-------- DATA PROVIDED --------
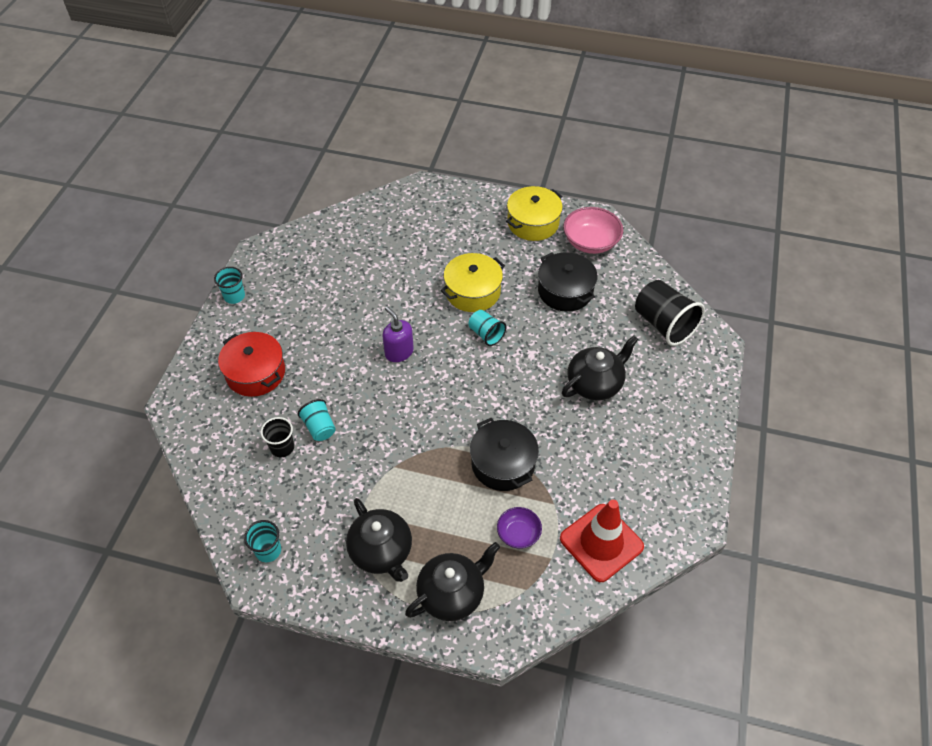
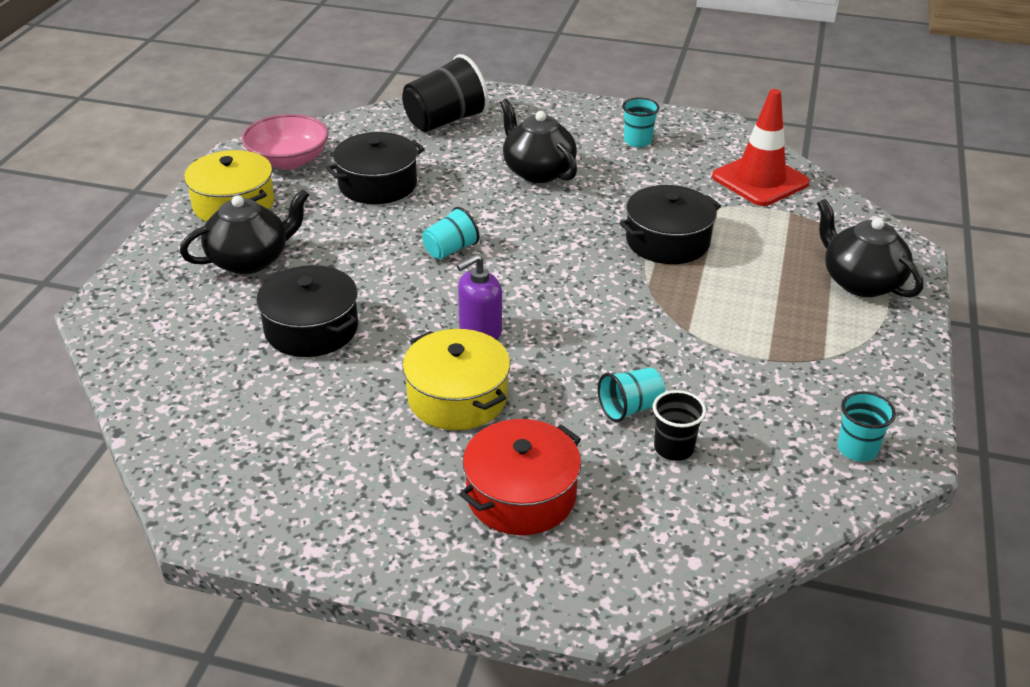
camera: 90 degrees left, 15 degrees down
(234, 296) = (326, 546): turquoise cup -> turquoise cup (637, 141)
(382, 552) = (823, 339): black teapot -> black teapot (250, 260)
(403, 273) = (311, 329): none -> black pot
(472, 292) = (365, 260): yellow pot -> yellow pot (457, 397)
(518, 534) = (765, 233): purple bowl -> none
--------
**TASK STATEMENT**: Every entry should be repeated verbatim, with the pictures left out.

**RESPONSE TO THIS TASK**:
camera: 90 degrees left, 15 degrees down
(234, 296) = (326, 546): turquoise cup -> turquoise cup (637, 141)
(382, 552) = (823, 339): black teapot -> black teapot (250, 260)
(403, 273) = (311, 329): none -> black pot
(472, 292) = (365, 260): yellow pot -> yellow pot (457, 397)
(518, 534) = (765, 233): purple bowl -> none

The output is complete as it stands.